Aim of the task:
Where the line with "RTC2 pin SDA: D6 -> D7" appears below, start writing out lines exactly, and finish with the line with "RTC pin GND: GND -> 5V", which is included; write out nothing else.
"""
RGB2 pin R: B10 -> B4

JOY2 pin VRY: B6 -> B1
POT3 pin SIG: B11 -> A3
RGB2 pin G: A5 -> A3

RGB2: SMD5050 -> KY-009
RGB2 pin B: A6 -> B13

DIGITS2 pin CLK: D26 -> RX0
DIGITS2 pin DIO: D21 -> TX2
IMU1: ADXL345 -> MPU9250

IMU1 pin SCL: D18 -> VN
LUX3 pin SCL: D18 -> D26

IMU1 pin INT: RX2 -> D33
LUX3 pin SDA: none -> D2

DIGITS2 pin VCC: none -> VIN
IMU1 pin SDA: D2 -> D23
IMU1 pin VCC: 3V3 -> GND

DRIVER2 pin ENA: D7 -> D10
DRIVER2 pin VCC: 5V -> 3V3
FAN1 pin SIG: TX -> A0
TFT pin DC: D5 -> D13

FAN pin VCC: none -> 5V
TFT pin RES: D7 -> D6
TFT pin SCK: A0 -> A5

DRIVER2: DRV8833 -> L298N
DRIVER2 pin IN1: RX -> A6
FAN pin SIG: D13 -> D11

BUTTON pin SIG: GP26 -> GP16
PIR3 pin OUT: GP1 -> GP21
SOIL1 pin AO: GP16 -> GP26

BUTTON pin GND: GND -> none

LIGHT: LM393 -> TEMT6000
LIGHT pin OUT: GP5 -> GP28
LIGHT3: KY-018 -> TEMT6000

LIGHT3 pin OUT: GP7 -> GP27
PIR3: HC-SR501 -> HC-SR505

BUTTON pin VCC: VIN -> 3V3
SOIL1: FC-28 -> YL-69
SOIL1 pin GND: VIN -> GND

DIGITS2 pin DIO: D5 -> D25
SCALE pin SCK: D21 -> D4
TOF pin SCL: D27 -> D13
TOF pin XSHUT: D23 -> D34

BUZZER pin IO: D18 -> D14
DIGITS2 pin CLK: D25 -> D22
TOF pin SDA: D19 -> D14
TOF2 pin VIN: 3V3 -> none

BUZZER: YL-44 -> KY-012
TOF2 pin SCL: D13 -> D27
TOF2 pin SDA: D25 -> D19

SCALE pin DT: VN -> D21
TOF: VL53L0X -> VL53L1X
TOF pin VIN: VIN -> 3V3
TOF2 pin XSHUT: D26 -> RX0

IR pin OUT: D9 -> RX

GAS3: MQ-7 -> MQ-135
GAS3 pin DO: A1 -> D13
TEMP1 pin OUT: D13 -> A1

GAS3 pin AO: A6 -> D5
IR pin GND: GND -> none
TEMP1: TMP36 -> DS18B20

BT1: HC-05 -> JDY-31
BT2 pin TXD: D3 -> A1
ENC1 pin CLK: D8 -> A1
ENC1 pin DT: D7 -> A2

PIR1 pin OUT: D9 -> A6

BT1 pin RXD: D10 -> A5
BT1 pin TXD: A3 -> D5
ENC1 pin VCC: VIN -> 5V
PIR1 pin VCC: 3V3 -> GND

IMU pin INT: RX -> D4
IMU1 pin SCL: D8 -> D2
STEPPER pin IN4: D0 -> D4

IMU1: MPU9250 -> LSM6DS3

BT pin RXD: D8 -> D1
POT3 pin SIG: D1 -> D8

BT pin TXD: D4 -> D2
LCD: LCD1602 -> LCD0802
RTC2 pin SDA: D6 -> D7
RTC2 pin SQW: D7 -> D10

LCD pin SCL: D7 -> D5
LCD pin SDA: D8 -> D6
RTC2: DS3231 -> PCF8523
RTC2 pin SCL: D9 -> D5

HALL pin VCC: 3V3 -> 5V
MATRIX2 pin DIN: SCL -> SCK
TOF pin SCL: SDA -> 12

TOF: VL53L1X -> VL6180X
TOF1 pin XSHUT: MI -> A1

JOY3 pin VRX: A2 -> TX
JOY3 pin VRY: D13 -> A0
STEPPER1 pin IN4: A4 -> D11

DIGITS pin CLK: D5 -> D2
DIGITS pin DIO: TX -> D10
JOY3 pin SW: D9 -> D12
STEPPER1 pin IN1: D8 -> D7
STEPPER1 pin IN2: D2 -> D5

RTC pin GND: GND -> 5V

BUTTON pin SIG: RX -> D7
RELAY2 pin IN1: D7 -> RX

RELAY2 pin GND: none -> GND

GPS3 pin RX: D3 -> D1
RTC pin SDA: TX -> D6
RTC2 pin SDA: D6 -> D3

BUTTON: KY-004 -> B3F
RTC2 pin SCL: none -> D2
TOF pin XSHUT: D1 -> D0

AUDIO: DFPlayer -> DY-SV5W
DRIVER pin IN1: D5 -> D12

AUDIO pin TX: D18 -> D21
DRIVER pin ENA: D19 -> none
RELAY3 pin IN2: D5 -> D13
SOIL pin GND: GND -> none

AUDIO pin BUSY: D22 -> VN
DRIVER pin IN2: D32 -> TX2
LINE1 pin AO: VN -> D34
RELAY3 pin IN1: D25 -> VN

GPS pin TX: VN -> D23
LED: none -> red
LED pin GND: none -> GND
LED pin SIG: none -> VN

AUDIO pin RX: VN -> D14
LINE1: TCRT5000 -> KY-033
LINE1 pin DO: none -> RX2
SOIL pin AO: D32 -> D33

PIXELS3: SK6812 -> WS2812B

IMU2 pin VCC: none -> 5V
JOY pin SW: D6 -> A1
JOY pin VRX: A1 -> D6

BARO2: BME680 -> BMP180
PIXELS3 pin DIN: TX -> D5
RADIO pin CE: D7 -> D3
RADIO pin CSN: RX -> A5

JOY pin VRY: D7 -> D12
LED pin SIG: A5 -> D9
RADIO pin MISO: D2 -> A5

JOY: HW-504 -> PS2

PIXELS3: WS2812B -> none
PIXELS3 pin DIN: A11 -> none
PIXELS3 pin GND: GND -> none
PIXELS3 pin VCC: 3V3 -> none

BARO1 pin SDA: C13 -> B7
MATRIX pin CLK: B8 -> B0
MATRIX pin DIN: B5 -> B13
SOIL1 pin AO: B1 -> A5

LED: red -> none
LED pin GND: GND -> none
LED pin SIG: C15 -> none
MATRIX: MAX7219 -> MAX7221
"""
Exercise result:
RTC2 pin SDA: D6 -> D7
RTC2 pin SQW: D7 -> D10

LCD pin SCL: D7 -> D5
LCD pin SDA: D8 -> D6
RTC2: DS3231 -> PCF8523
RTC2 pin SCL: D9 -> D5

HALL pin VCC: 3V3 -> 5V
MATRIX2 pin DIN: SCL -> SCK
TOF pin SCL: SDA -> 12

TOF: VL53L1X -> VL6180X
TOF1 pin XSHUT: MI -> A1

JOY3 pin VRX: A2 -> TX
JOY3 pin VRY: D13 -> A0
STEPPER1 pin IN4: A4 -> D11

DIGITS pin CLK: D5 -> D2
DIGITS pin DIO: TX -> D10
JOY3 pin SW: D9 -> D12
STEPPER1 pin IN1: D8 -> D7
STEPPER1 pin IN2: D2 -> D5

RTC pin GND: GND -> 5V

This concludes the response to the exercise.